■ **Content revision data**:
· · · · ·

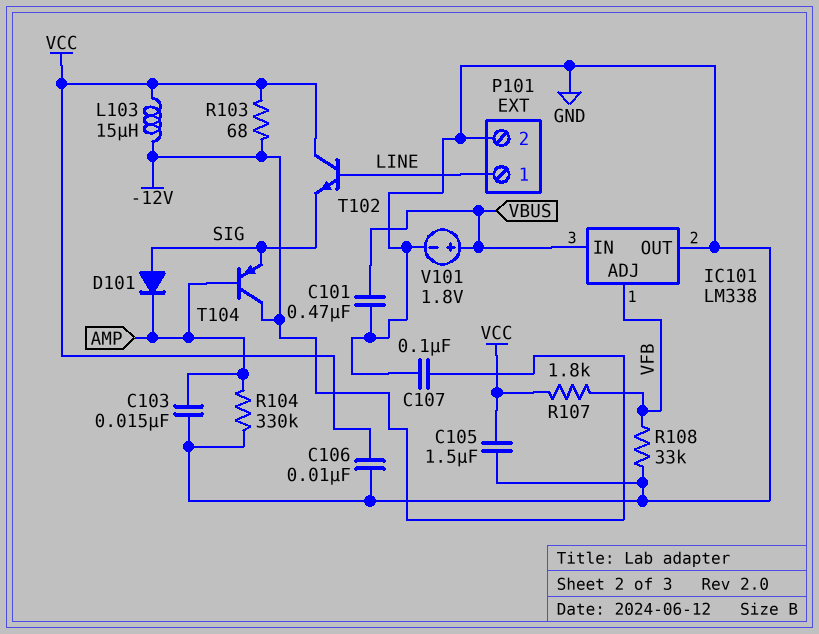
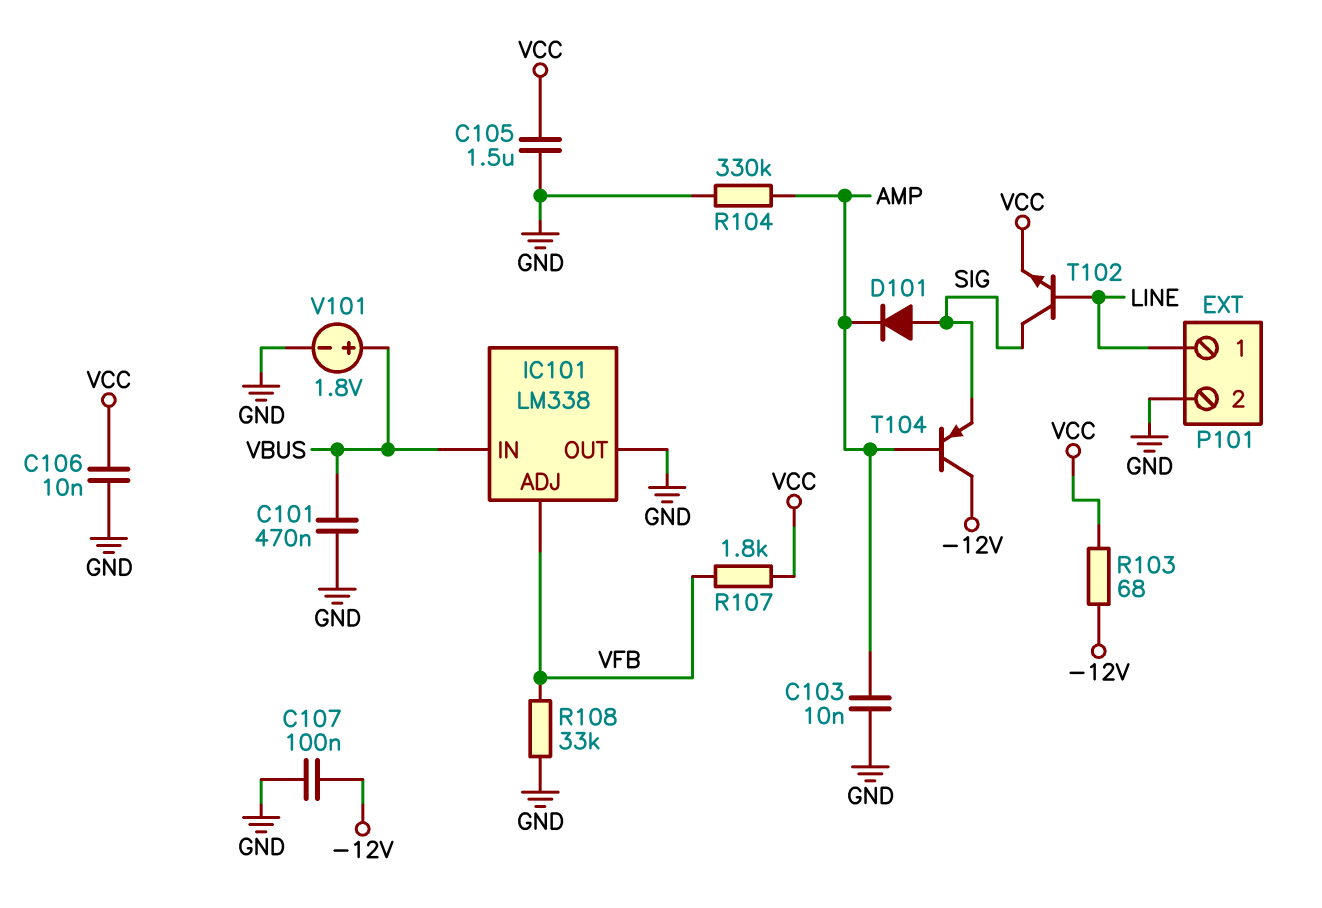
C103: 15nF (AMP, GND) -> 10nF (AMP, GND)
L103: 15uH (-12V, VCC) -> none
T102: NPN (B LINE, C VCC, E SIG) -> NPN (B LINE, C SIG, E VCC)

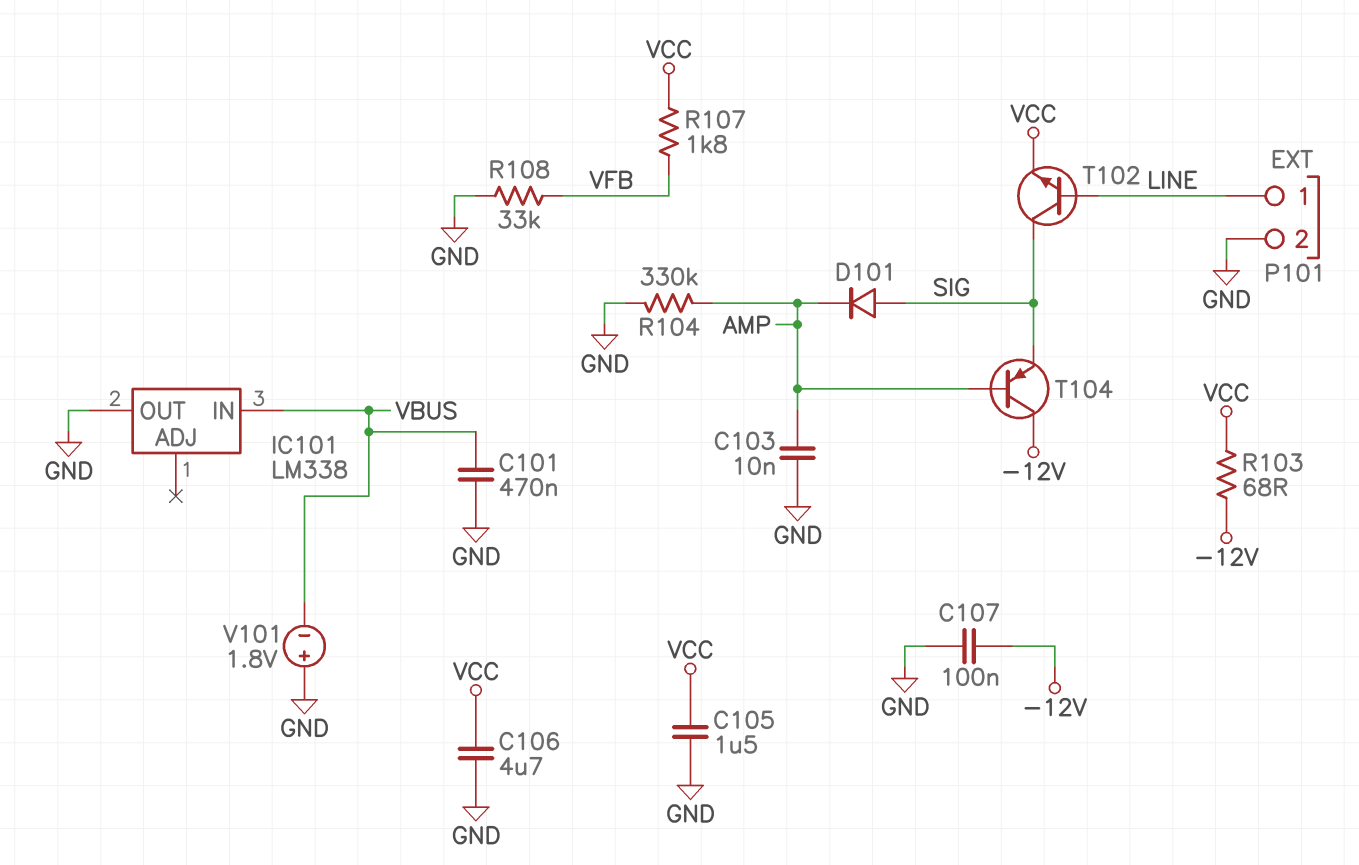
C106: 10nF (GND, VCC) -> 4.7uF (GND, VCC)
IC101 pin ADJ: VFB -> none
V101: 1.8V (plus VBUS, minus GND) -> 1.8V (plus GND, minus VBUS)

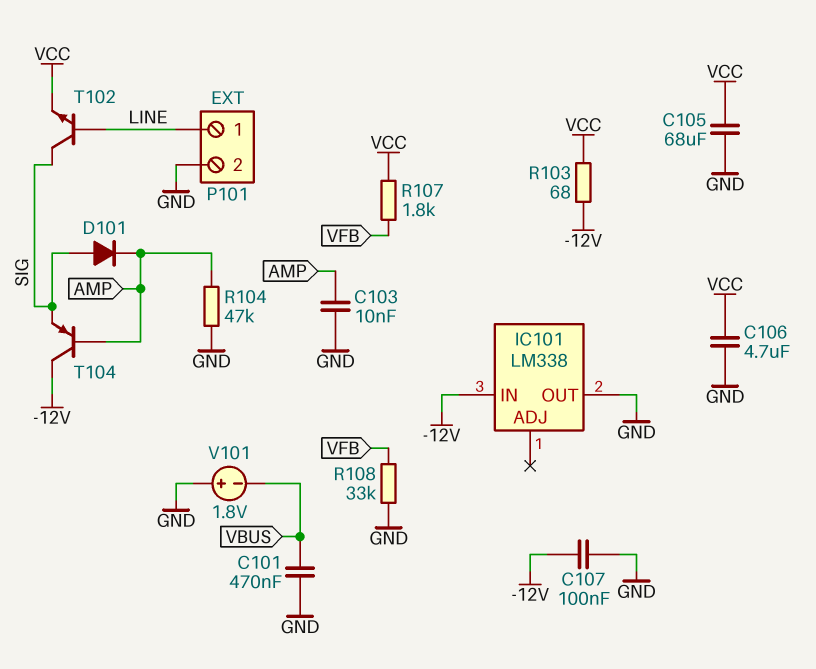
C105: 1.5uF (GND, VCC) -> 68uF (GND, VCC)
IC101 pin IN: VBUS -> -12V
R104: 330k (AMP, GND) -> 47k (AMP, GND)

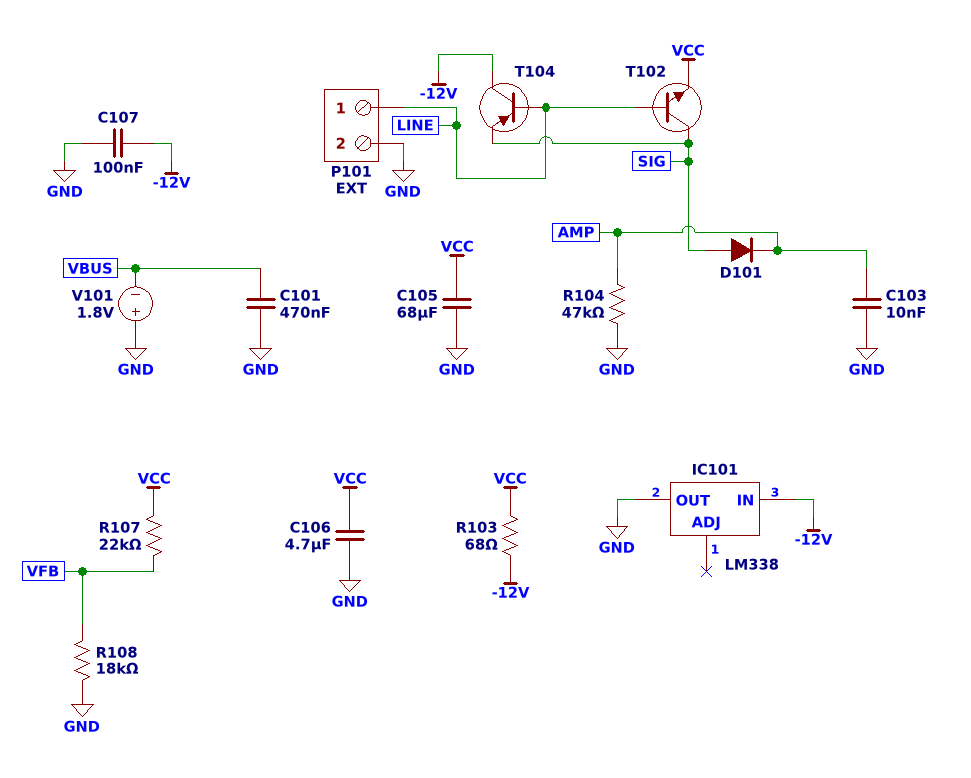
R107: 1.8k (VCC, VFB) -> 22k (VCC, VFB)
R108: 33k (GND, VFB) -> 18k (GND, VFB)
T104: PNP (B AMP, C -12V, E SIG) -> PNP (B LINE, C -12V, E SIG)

· · · · ·

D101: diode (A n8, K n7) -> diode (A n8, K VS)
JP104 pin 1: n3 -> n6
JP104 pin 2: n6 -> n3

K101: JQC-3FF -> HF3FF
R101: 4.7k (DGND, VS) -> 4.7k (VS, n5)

· · · · ·

■ **WHAT NEEDS TO BE DONE**: Above are the records; print exactly the lines from the line with "JP104 pin 2: n6 -> n3" to the line with "R101: 4.7k (DGND, VS) -> 4.7k (VS, n5)", including both, and nothing else.

■ **WRITTEN RESPONSE**:
JP104 pin 2: n6 -> n3

K101: JQC-3FF -> HF3FF
R101: 4.7k (DGND, VS) -> 4.7k (VS, n5)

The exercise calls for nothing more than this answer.